Record excerpts:
BEGIN

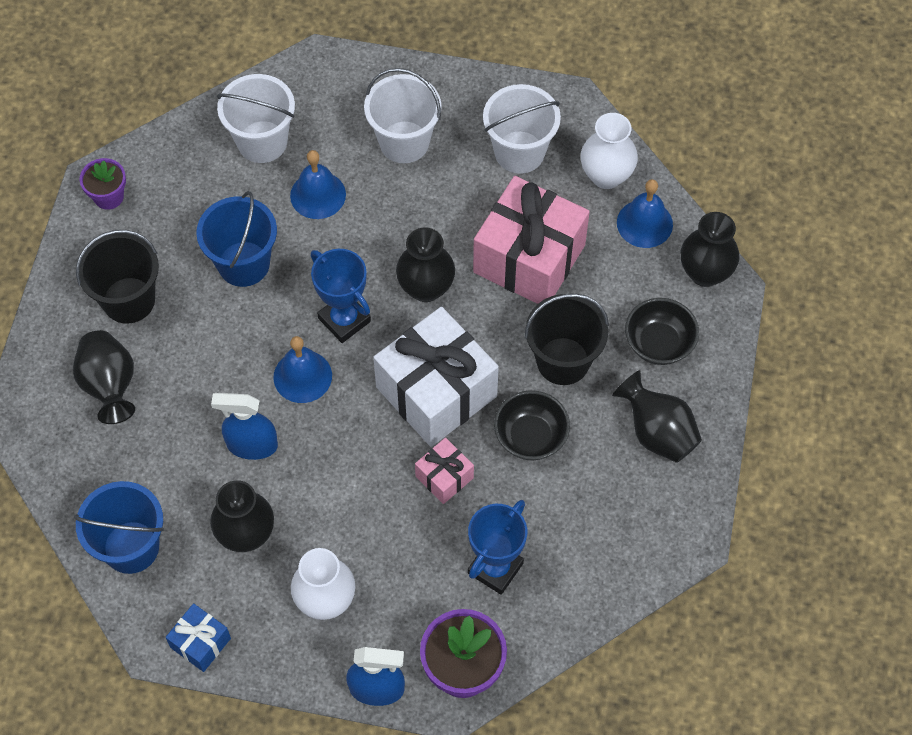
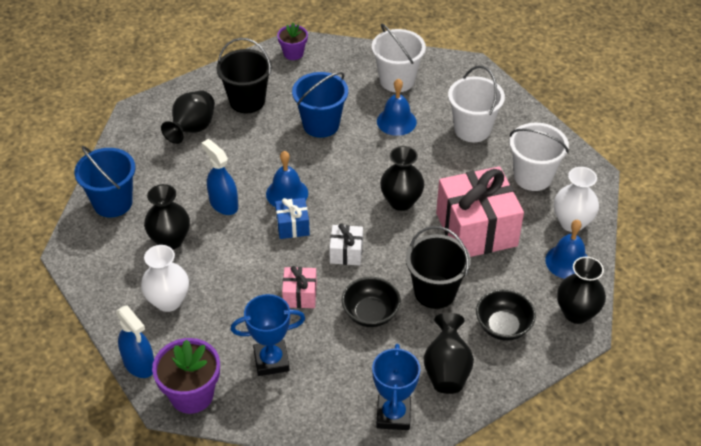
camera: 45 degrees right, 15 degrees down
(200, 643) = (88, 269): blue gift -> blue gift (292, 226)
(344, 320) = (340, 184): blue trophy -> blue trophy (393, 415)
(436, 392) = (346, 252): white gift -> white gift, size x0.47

END
BEGIN

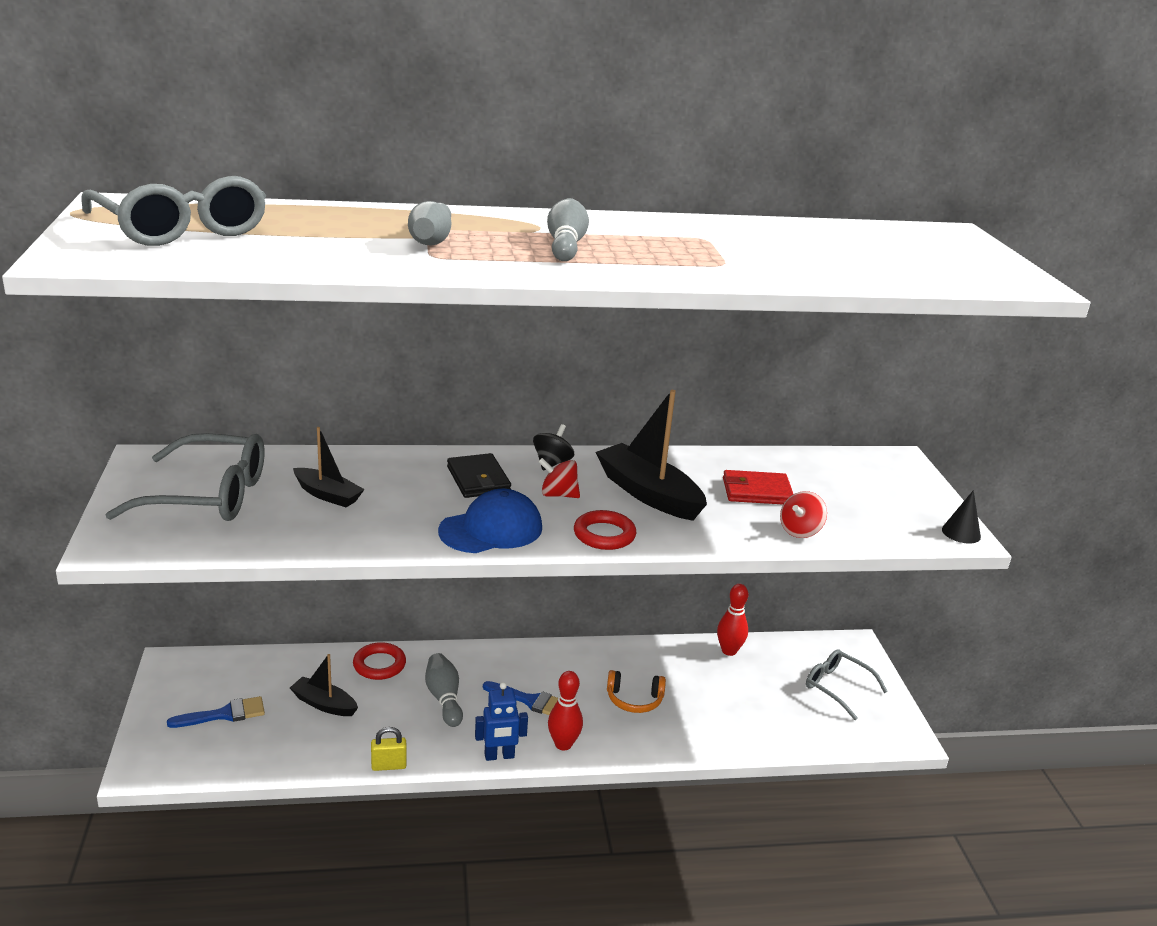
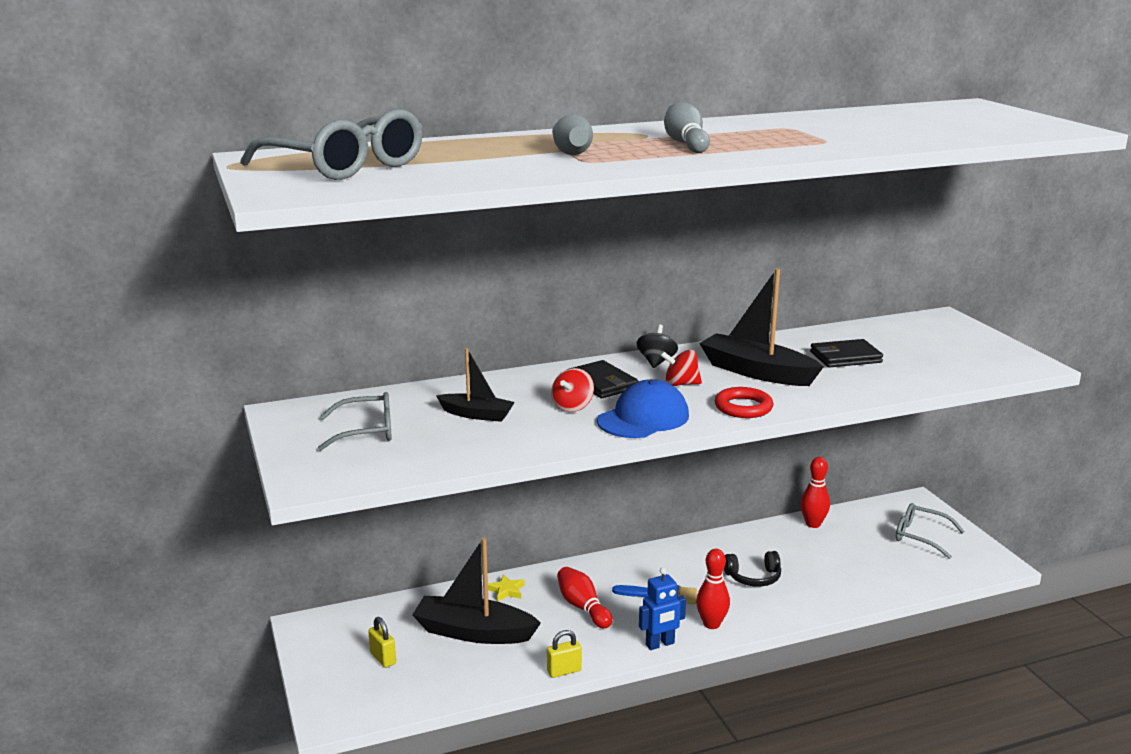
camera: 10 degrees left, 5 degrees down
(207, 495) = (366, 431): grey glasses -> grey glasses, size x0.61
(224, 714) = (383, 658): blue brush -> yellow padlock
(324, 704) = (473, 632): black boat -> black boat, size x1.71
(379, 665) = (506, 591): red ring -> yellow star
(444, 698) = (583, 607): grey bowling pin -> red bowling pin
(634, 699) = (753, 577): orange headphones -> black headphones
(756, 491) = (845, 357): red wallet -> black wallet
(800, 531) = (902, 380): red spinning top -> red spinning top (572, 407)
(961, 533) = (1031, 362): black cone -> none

END

Work request:
State the number of lines above that include the word "blue", and write nothing besides that number.

Answer space:
3